Please reproduce all of the items below word for word, leaving out the pictures.

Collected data
┏━━

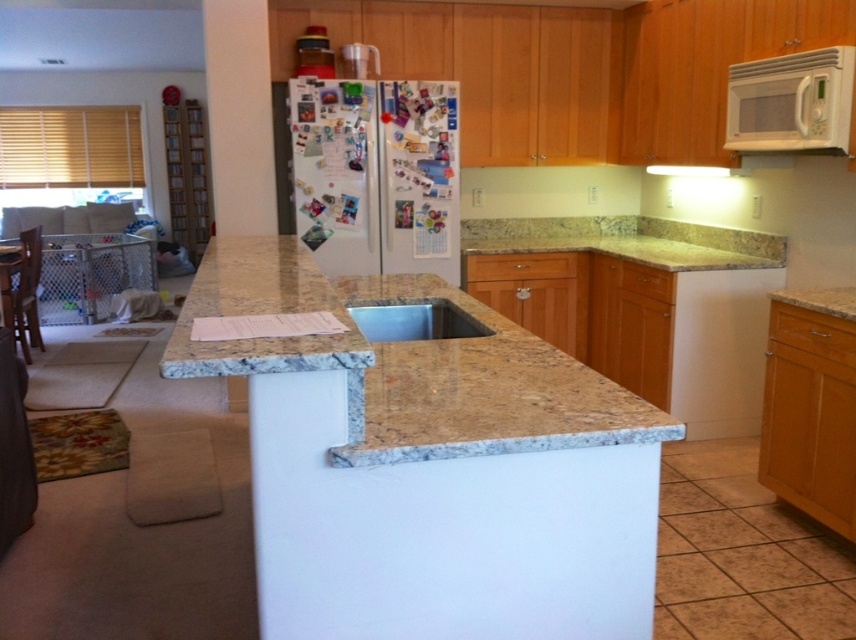
You are a chef holding a 1.2 meter long wooden cutting board. You want to place it on the beige granite countertop at center. Can you fit the cutting board on the countertop without it hanging over the edge?

The beige granite countertop at center is 1.19 meters from viewer. Since the cutting board is 1.2 meters long, it will hang over the edge by 1 centimeter.

You are a kitchen designer planning to install a new appliance. You have a white matte microwave at upper right and a metallic stainless steel sink at center in the current setup. Which appliance takes up more space in the kitchen?

The white matte microwave at upper right has a larger size compared to the metallic stainless steel sink at center, so it takes up more space in the kitchen.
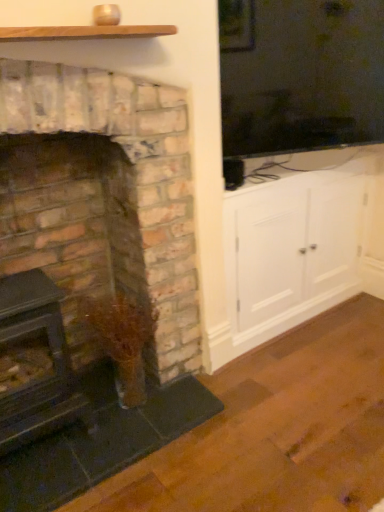
The image size is (384, 512). I want to click on free location to the right of rustic brick fireplace at left, positioned as the 2th fireplace in right-to-left order, so click(x=121, y=431).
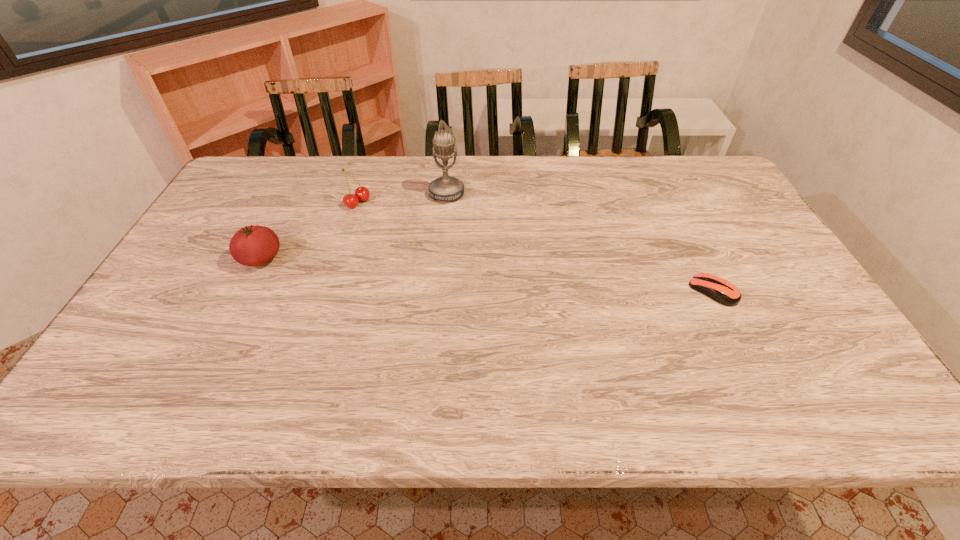
Identify the location of free space between the computer mouse and the cherry. The image size is (960, 540). (536, 247).

At what (x,y) coordinates should I click in order to perform the action: click on vacant space in between the tallest object and the rightmost object. Please return your answer as a coordinate pair (x, y). Looking at the image, I should click on point(580,242).

Locate an element on the screen. The width and height of the screenshot is (960, 540). free spot between the tomato and the third object from right to left is located at coordinates (309, 231).

Identify which object is the closest to the second object from left to right. Please provide its 2D coordinates. Your answer should be formatted as a tuple, i.e. [(x, y)], where the tuple contains the x and y coordinates of a point satisfying the conditions above.

[(445, 188)]

Select which object is the second closest to the shortest object. Please provide its 2D coordinates. Your answer should be formatted as a tuple, i.e. [(x, y)], where the tuple contains the x and y coordinates of a point satisfying the conditions above.

[(361, 193)]

Identify the location of free region that satisfies the following two spatial constraints: 1. on the front side of the rightmost object; 2. on the right side of the third object from right to left. This screenshot has width=960, height=540. (330, 291).

Find the location of a particular element. vacant area in the image that satisfies the following two spatial constraints: 1. on the back side of the second object from right to left; 2. on the left side of the leftmost object is located at coordinates (294, 193).

Image resolution: width=960 pixels, height=540 pixels. I want to click on blank space that satisfies the following two spatial constraints: 1. on the front side of the nearest object; 2. on the left side of the second object from right to left, so click(x=439, y=291).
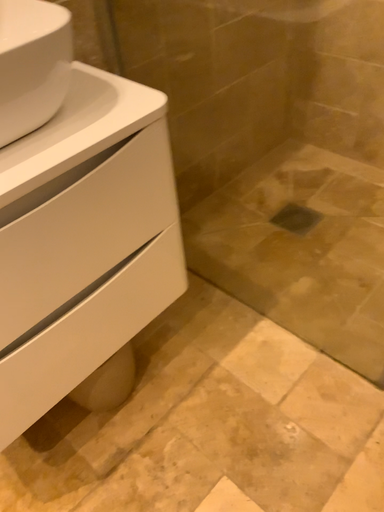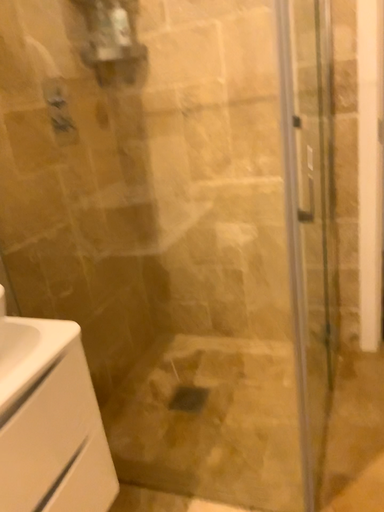
Question: Which way did the camera rotate in the video?

Choices:
 (A) rotated left
 (B) rotated right

Answer: (B)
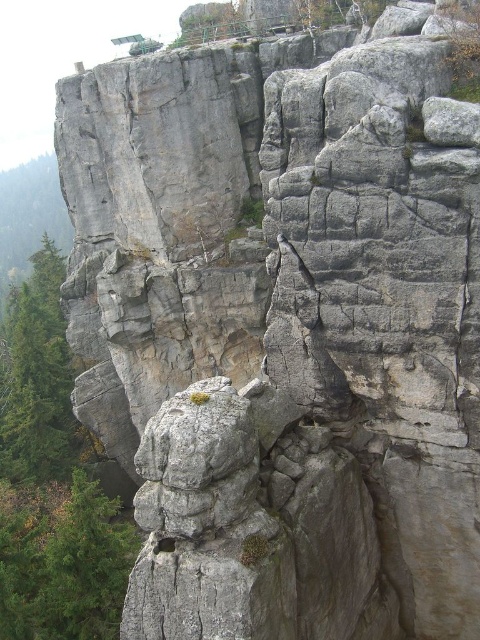
Is green rough tree at lower left to the left of green rough tree at left from the viewer's perspective?

Incorrect, green rough tree at lower left is not on the left side of green rough tree at left.

Which is behind, point (50, 634) or point (44, 317)?

The point (44, 317) is behind.

Locate an element on the screen. The height and width of the screenshot is (640, 480). green rough tree at lower left is located at coordinates (62, 563).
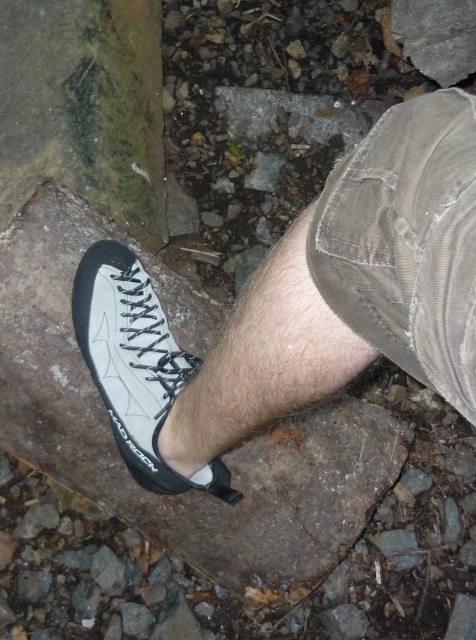
Can you confirm if white leather shoe at center is positioned above white matte climbing shoe at center?

Indeed, white leather shoe at center is positioned over white matte climbing shoe at center.

Which is above, white leather shoe at center or white matte climbing shoe at center?

white leather shoe at center

At what (x,y) coordinates should I click in order to perform the action: click on white leather shoe at center. Please return your answer as a coordinate pair (x, y). The width and height of the screenshot is (476, 640). Looking at the image, I should click on (303, 304).

Locate an element on the screen. The image size is (476, 640). white leather shoe at center is located at coordinates (303, 304).

Is white leather shoe at center thinner than smooth gray rock at center?

Yes, white leather shoe at center is thinner than smooth gray rock at center.

Can you confirm if white leather shoe at center is wider than smooth gray rock at center?

No, white leather shoe at center is not wider than smooth gray rock at center.

Does point (198, 472) lie behind point (82, 362)?

No, (198, 472) is in front of (82, 362).

I want to click on white leather shoe at center, so click(303, 304).

Is smooth gray rock at center to the right of white matte climbing shoe at center from the viewer's perspective?

Yes, smooth gray rock at center is to the right of white matte climbing shoe at center.

Which of these two, smooth gray rock at center or white matte climbing shoe at center, stands shorter?

white matte climbing shoe at center

This screenshot has width=476, height=640. Describe the element at coordinates (227, 454) in the screenshot. I see `smooth gray rock at center` at that location.

Locate an element on the screen. The width and height of the screenshot is (476, 640). smooth gray rock at center is located at coordinates point(227,454).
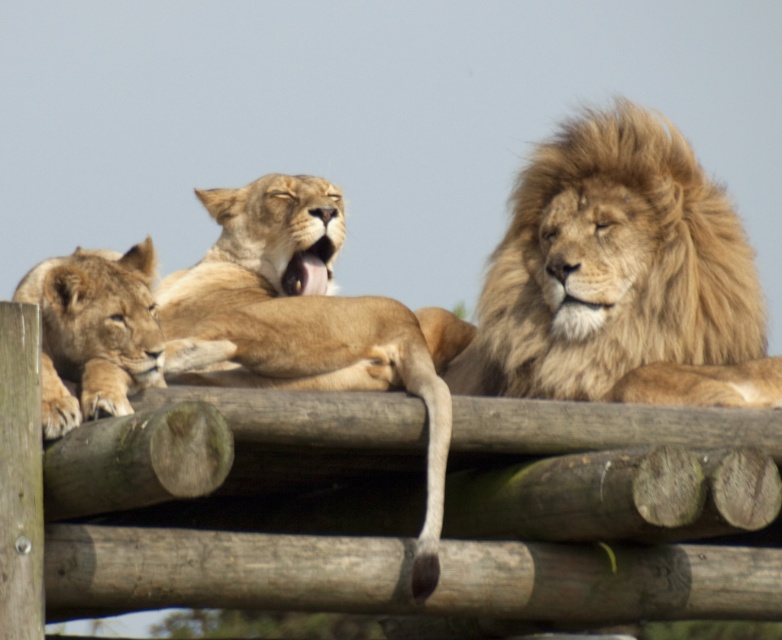
Question: Which object is farther from the camera taking this photo?

Choices:
 (A) golden fur lion at center
 (B) golden fur lion at right
 (C) golden fur lion cub at left

Answer: (B)

Question: Based on their relative distances, which object is nearer to the golden fur lion at center?

Choices:
 (A) golden fur lion at right
 (B) golden fur lion cub at left

Answer: (A)

Question: Estimate the real-world distances between objects in this image. Which object is closer to the golden fur lion cub at left?

Choices:
 (A) golden fur lion at right
 (B) golden fur lion at center

Answer: (B)

Question: Does golden fur lion at right appear under golden fur lion cub at left?

Choices:
 (A) no
 (B) yes

Answer: (B)

Question: Does golden fur lion at right have a larger size compared to golden fur lion at center?

Choices:
 (A) yes
 (B) no

Answer: (B)

Question: Does golden fur lion at right have a greater width compared to golden fur lion cub at left?

Choices:
 (A) no
 (B) yes

Answer: (B)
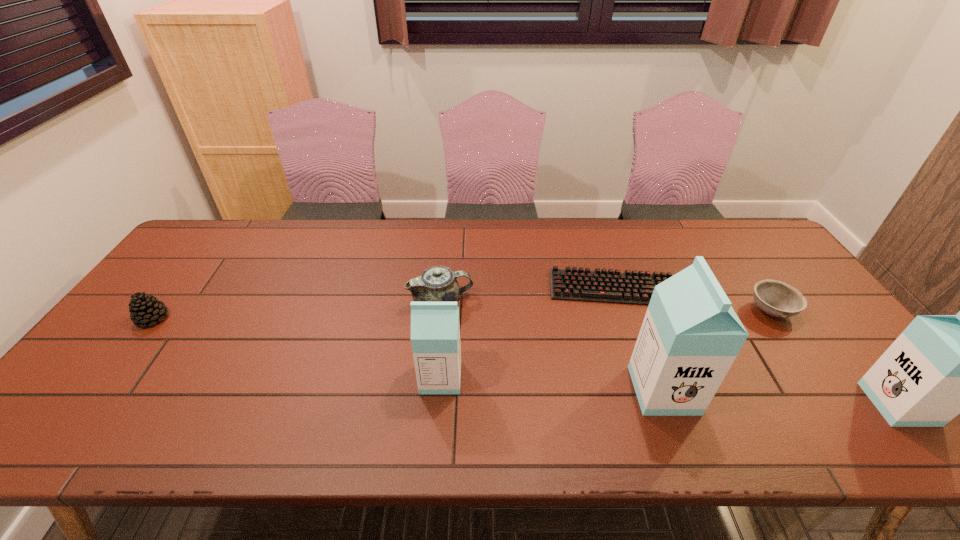
The image size is (960, 540). Identify the location of the fifth shortest object. coord(435,329).

Where is `the shortest milk carton`? This screenshot has width=960, height=540. the shortest milk carton is located at coordinates (435, 329).

Identify the location of the second milk carton from left to right. The height and width of the screenshot is (540, 960). (690, 336).

The image size is (960, 540). I want to click on the rightmost object, so click(940, 366).

Image resolution: width=960 pixels, height=540 pixels. I want to click on the sixth shortest object, so click(940, 366).

The image size is (960, 540). What are the coordinates of `the fifth tallest object` in the screenshot? It's located at (144, 309).

Identify the location of the leftmost object. (144, 309).

The width and height of the screenshot is (960, 540). I want to click on the sixth object from left to right, so click(x=775, y=298).

In order to click on the second shortest object in this screenshot , I will do (x=775, y=298).

Where is `the fourth shortest object`? The image size is (960, 540). the fourth shortest object is located at coordinates (438, 283).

┗━━

→ Task answer:
You are a chef holding a 1.2 meter long wooden cutting board. You want to place it on the beige granite countertop at center. Can you fit the cutting board on the countertop without it hanging over the edge?

The beige granite countertop at center is 1.19 meters from viewer. Since the cutting board is 1.2 meters long, it will hang over the edge by 1 centimeter.

You are a kitchen designer planning to install a new appliance. You have a white matte microwave at upper right and a metallic stainless steel sink at center in the current setup. Which appliance takes up more space in the kitchen?

The white matte microwave at upper right has a larger size compared to the metallic stainless steel sink at center, so it takes up more space in the kitchen.
The image size is (384, 512). I want to click on free location to the right of rustic brick fireplace at left, positioned as the 2th fireplace in right-to-left order, so click(x=121, y=431).
Identify the location of free space between the computer mouse and the cherry. The image size is (960, 540). (536, 247).

At what (x,y) coordinates should I click in order to perform the action: click on vacant space in between the tallest object and the rightmost object. Please return your answer as a coordinate pair (x, y). Looking at the image, I should click on point(580,242).

Locate an element on the screen. The width and height of the screenshot is (960, 540). free spot between the tomato and the third object from right to left is located at coordinates (309, 231).

Identify which object is the closest to the second object from left to right. Please provide its 2D coordinates. Your answer should be formatted as a tuple, i.e. [(x, y)], where the tuple contains the x and y coordinates of a point satisfying the conditions above.

[(445, 188)]

Select which object is the second closest to the shortest object. Please provide its 2D coordinates. Your answer should be formatted as a tuple, i.e. [(x, y)], where the tuple contains the x and y coordinates of a point satisfying the conditions above.

[(361, 193)]

Identify the location of free region that satisfies the following two spatial constraints: 1. on the front side of the rightmost object; 2. on the right side of the third object from right to left. This screenshot has width=960, height=540. (330, 291).

Find the location of a particular element. vacant area in the image that satisfies the following two spatial constraints: 1. on the back side of the second object from right to left; 2. on the left side of the leftmost object is located at coordinates (294, 193).

Image resolution: width=960 pixels, height=540 pixels. I want to click on blank space that satisfies the following two spatial constraints: 1. on the front side of the nearest object; 2. on the left side of the second object from right to left, so click(x=439, y=291).
Question: Which way did the camera rotate in the video?

Choices:
 (A) rotated left
 (B) rotated right

Answer: (B)
Is green rough tree at lower left to the left of green rough tree at left from the viewer's perspective?

Incorrect, green rough tree at lower left is not on the left side of green rough tree at left.

Which is behind, point (50, 634) or point (44, 317)?

The point (44, 317) is behind.

Locate an element on the screen. The height and width of the screenshot is (640, 480). green rough tree at lower left is located at coordinates (62, 563).
Can you confirm if white leather shoe at center is positioned above white matte climbing shoe at center?

Indeed, white leather shoe at center is positioned over white matte climbing shoe at center.

Which is above, white leather shoe at center or white matte climbing shoe at center?

white leather shoe at center

At what (x,y) coordinates should I click in order to perform the action: click on white leather shoe at center. Please return your answer as a coordinate pair (x, y). The width and height of the screenshot is (476, 640). Looking at the image, I should click on (303, 304).

Locate an element on the screen. The image size is (476, 640). white leather shoe at center is located at coordinates (303, 304).

Is white leather shoe at center thinner than smooth gray rock at center?

Yes, white leather shoe at center is thinner than smooth gray rock at center.

Can you confirm if white leather shoe at center is wider than smooth gray rock at center?

No, white leather shoe at center is not wider than smooth gray rock at center.

Does point (198, 472) lie behind point (82, 362)?

No, (198, 472) is in front of (82, 362).

I want to click on white leather shoe at center, so click(303, 304).

Is smooth gray rock at center to the right of white matte climbing shoe at center from the viewer's perspective?

Yes, smooth gray rock at center is to the right of white matte climbing shoe at center.

Which of these two, smooth gray rock at center or white matte climbing shoe at center, stands shorter?

white matte climbing shoe at center

This screenshot has width=476, height=640. Describe the element at coordinates (227, 454) in the screenshot. I see `smooth gray rock at center` at that location.

Locate an element on the screen. The width and height of the screenshot is (476, 640). smooth gray rock at center is located at coordinates point(227,454).
Question: Which object is farther from the camera taking this photo?

Choices:
 (A) golden fur lion at center
 (B) golden fur lion at right
 (C) golden fur lion cub at left

Answer: (B)

Question: Based on their relative distances, which object is nearer to the golden fur lion at center?

Choices:
 (A) golden fur lion at right
 (B) golden fur lion cub at left

Answer: (A)

Question: Estimate the real-world distances between objects in this image. Which object is closer to the golden fur lion cub at left?

Choices:
 (A) golden fur lion at right
 (B) golden fur lion at center

Answer: (B)

Question: Does golden fur lion at right appear under golden fur lion cub at left?

Choices:
 (A) no
 (B) yes

Answer: (B)

Question: Does golden fur lion at right have a larger size compared to golden fur lion at center?

Choices:
 (A) yes
 (B) no

Answer: (B)

Question: Does golden fur lion at right have a greater width compared to golden fur lion cub at left?

Choices:
 (A) no
 (B) yes

Answer: (B)
The image size is (960, 540). Identify the location of the fifth shortest object. coord(435,329).

Where is `the shortest milk carton`? This screenshot has width=960, height=540. the shortest milk carton is located at coordinates (435, 329).

Identify the location of the second milk carton from left to right. The height and width of the screenshot is (540, 960). (690, 336).

The image size is (960, 540). I want to click on the rightmost object, so click(940, 366).

Image resolution: width=960 pixels, height=540 pixels. I want to click on the sixth shortest object, so click(940, 366).

The image size is (960, 540). What are the coordinates of `the fifth tallest object` in the screenshot? It's located at (144, 309).

Identify the location of the leftmost object. (144, 309).

The width and height of the screenshot is (960, 540). I want to click on the sixth object from left to right, so click(x=775, y=298).

In order to click on the second shortest object in this screenshot , I will do (x=775, y=298).

Where is `the fourth shortest object`? The image size is (960, 540). the fourth shortest object is located at coordinates (438, 283).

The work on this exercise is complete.